-- PROBLEM DESCRIPTION --
Every line of the material is to be given again exactly.

-- SUPPLIED INFORMATION --

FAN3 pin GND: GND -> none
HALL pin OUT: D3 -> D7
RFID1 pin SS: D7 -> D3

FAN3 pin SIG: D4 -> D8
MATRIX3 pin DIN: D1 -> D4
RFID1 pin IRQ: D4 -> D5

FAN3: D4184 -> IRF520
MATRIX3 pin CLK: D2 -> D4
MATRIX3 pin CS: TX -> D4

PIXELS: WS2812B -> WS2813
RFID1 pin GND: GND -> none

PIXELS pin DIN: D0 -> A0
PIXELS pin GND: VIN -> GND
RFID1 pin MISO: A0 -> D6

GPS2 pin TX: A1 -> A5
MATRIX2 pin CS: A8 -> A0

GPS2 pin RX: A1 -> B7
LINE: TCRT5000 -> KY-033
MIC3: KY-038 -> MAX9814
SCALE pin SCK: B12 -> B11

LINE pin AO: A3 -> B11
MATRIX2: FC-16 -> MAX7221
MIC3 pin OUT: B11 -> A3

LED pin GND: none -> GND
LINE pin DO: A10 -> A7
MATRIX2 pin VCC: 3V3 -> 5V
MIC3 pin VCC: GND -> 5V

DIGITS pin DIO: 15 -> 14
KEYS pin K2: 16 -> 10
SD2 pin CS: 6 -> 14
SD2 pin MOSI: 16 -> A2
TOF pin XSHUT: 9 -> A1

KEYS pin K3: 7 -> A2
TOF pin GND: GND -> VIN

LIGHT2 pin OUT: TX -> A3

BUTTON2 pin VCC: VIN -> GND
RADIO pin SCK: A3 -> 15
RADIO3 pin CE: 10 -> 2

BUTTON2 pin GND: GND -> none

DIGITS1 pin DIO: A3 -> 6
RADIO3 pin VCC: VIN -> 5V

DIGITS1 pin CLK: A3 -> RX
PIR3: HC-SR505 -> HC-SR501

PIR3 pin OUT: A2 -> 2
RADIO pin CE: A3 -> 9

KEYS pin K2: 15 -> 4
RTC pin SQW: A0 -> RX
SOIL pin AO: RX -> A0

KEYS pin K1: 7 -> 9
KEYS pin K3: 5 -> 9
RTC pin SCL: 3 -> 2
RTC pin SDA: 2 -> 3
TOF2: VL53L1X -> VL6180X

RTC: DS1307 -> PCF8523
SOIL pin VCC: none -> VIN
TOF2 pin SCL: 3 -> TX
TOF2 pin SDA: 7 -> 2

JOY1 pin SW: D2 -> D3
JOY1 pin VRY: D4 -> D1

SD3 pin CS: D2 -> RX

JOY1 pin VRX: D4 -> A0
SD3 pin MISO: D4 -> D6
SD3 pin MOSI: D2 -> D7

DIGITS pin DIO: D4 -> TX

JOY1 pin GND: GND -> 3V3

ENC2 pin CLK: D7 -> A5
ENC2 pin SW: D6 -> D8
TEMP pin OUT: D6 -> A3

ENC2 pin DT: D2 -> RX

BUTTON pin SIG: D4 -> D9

-- RESPONSE BELOW --
FAN3 pin GND: GND -> none
HALL pin OUT: D3 -> D7
RFID1 pin SS: D7 -> D3

FAN3 pin SIG: D4 -> D8
MATRIX3 pin DIN: D1 -> D4
RFID1 pin IRQ: D4 -> D5

FAN3: D4184 -> IRF520
MATRIX3 pin CLK: D2 -> D4
MATRIX3 pin CS: TX -> D4

PIXELS: WS2812B -> WS2813
RFID1 pin GND: GND -> none

PIXELS pin DIN: D0 -> A0
PIXELS pin GND: VIN -> GND
RFID1 pin MISO: A0 -> D6

GPS2 pin TX: A1 -> A5
MATRIX2 pin CS: A8 -> A0

GPS2 pin RX: A1 -> B7
LINE: TCRT5000 -> KY-033
MIC3: KY-038 -> MAX9814
SCALE pin SCK: B12 -> B11

LINE pin AO: A3 -> B11
MATRIX2: FC-16 -> MAX7221
MIC3 pin OUT: B11 -> A3

LED pin GND: none -> GND
LINE pin DO: A10 -> A7
MATRIX2 pin VCC: 3V3 -> 5V
MIC3 pin VCC: GND -> 5V

DIGITS pin DIO: 15 -> 14
KEYS pin K2: 16 -> 10
SD2 pin CS: 6 -> 14
SD2 pin MOSI: 16 -> A2
TOF pin XSHUT: 9 -> A1

KEYS pin K3: 7 -> A2
TOF pin GND: GND -> VIN

LIGHT2 pin OUT: TX -> A3

BUTTON2 pin VCC: VIN -> GND
RADIO pin SCK: A3 -> 15
RADIO3 pin CE: 10 -> 2

BUTTON2 pin GND: GND -> none

DIGITS1 pin DIO: A3 -> 6
RADIO3 pin VCC: VIN -> 5V

DIGITS1 pin CLK: A3 -> RX
PIR3: HC-SR505 -> HC-SR501

PIR3 pin OUT: A2 -> 2
RADIO pin CE: A3 -> 9

KEYS pin K2: 15 -> 4
RTC pin SQW: A0 -> RX
SOIL pin AO: RX -> A0

KEYS pin K1: 7 -> 9
KEYS pin K3: 5 -> 9
RTC pin SCL: 3 -> 2
RTC pin SDA: 2 -> 3
TOF2: VL53L1X -> VL6180X

RTC: DS1307 -> PCF8523
SOIL pin VCC: none -> VIN
TOF2 pin SCL: 3 -> TX
TOF2 pin SDA: 7 -> 2

JOY1 pin SW: D2 -> D3
JOY1 pin VRY: D4 -> D1

SD3 pin CS: D2 -> RX

JOY1 pin VRX: D4 -> A0
SD3 pin MISO: D4 -> D6
SD3 pin MOSI: D2 -> D7

DIGITS pin DIO: D4 -> TX

JOY1 pin GND: GND -> 3V3

ENC2 pin CLK: D7 -> A5
ENC2 pin SW: D6 -> D8
TEMP pin OUT: D6 -> A3

ENC2 pin DT: D2 -> RX

BUTTON pin SIG: D4 -> D9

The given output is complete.